> _What needs to be done_:
Only lines with the string "plus" are wanted. Pull them out of the data.

◇ ◇ ◇ ◇ ◇

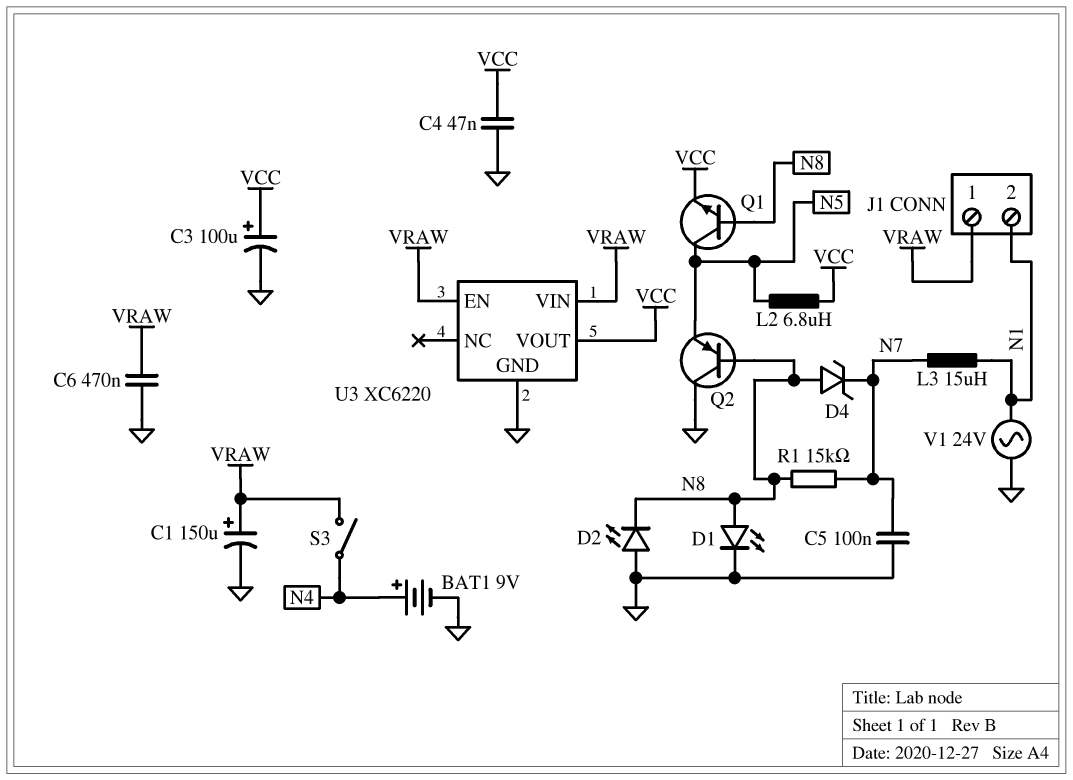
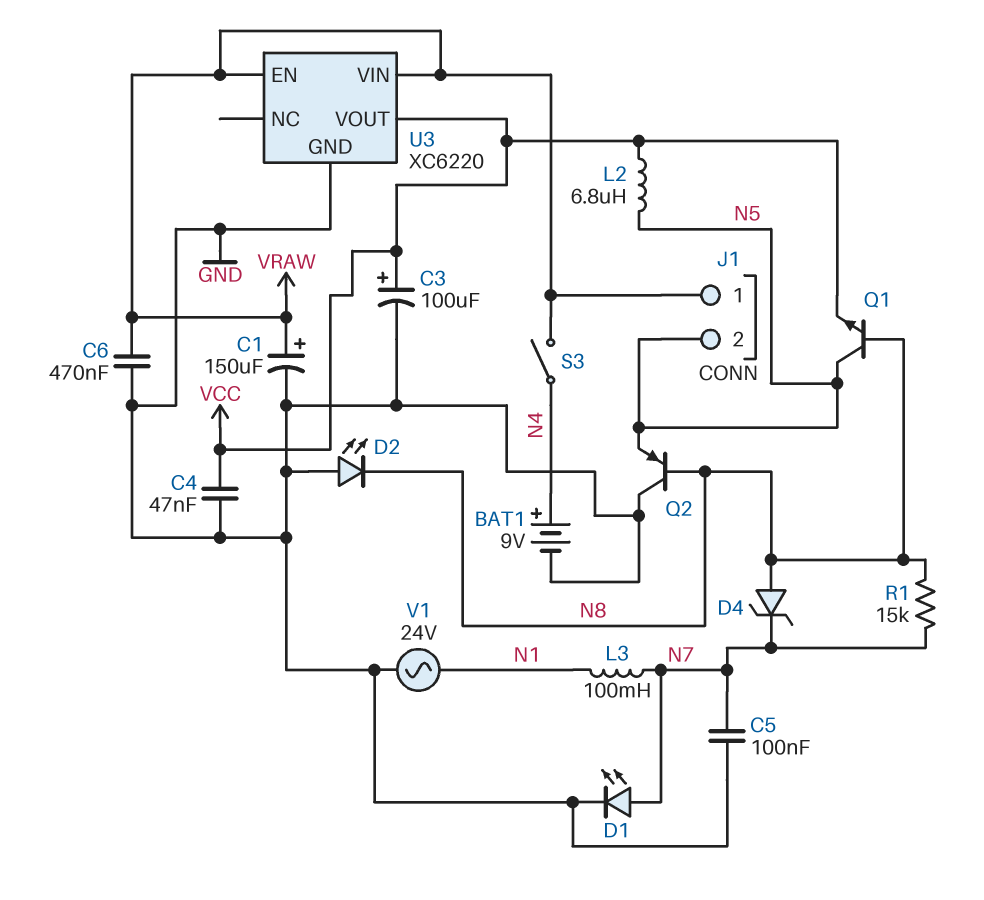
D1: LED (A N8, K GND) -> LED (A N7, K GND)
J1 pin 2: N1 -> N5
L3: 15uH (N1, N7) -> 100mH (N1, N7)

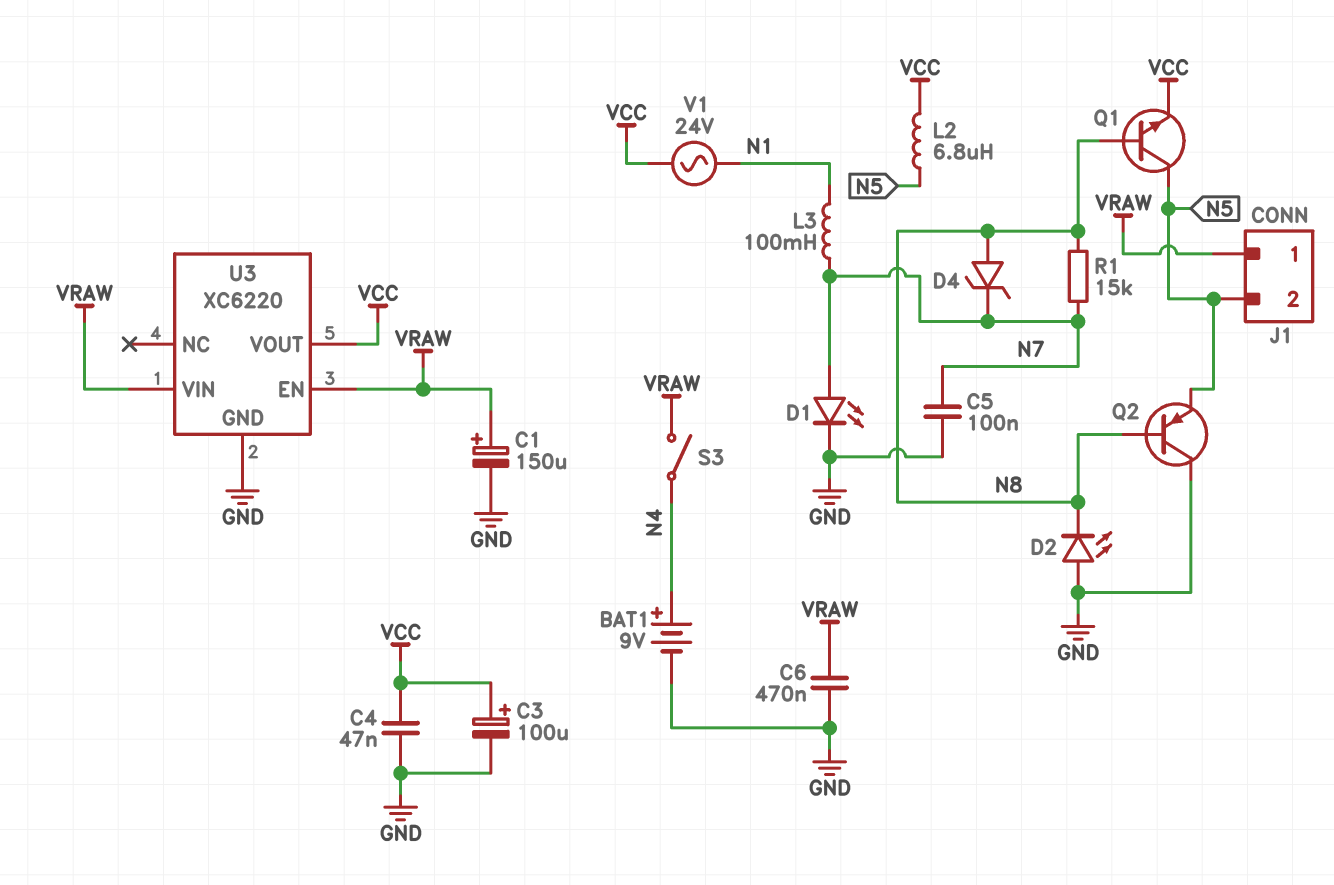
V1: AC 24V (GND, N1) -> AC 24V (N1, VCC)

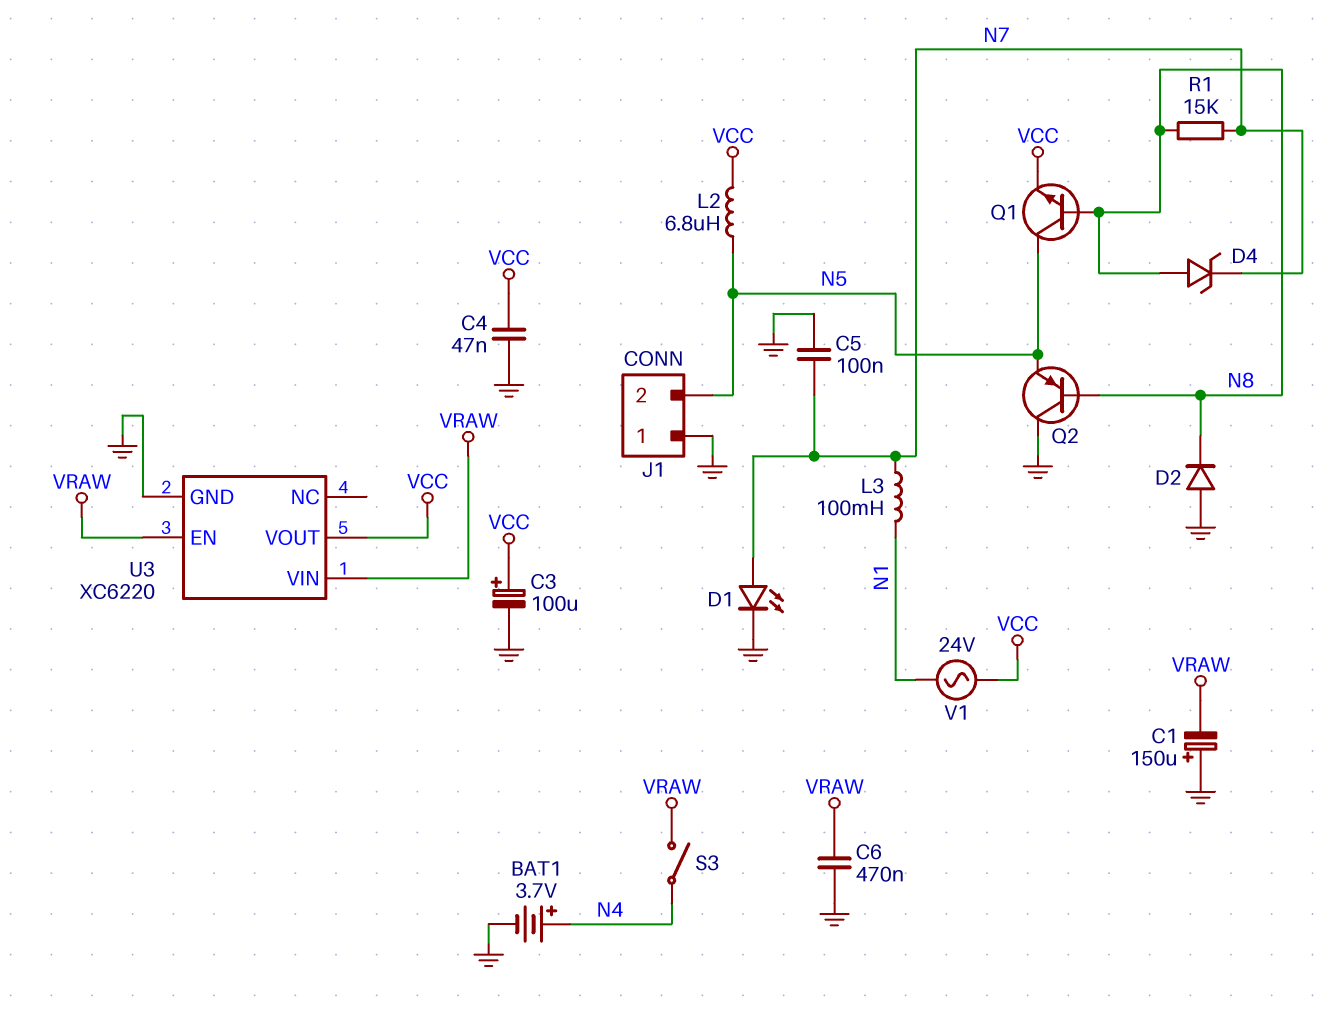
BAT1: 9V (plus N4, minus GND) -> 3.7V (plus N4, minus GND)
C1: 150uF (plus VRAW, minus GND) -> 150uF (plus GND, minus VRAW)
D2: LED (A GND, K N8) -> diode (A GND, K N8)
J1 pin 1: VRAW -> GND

◇ ◇ ◇ ◇ ◇

> _Finished exercise_:
BAT1: 9V (plus N4, minus GND) -> 3.7V (plus N4, minus GND)
C1: 150uF (plus VRAW, minus GND) -> 150uF (plus GND, minus VRAW)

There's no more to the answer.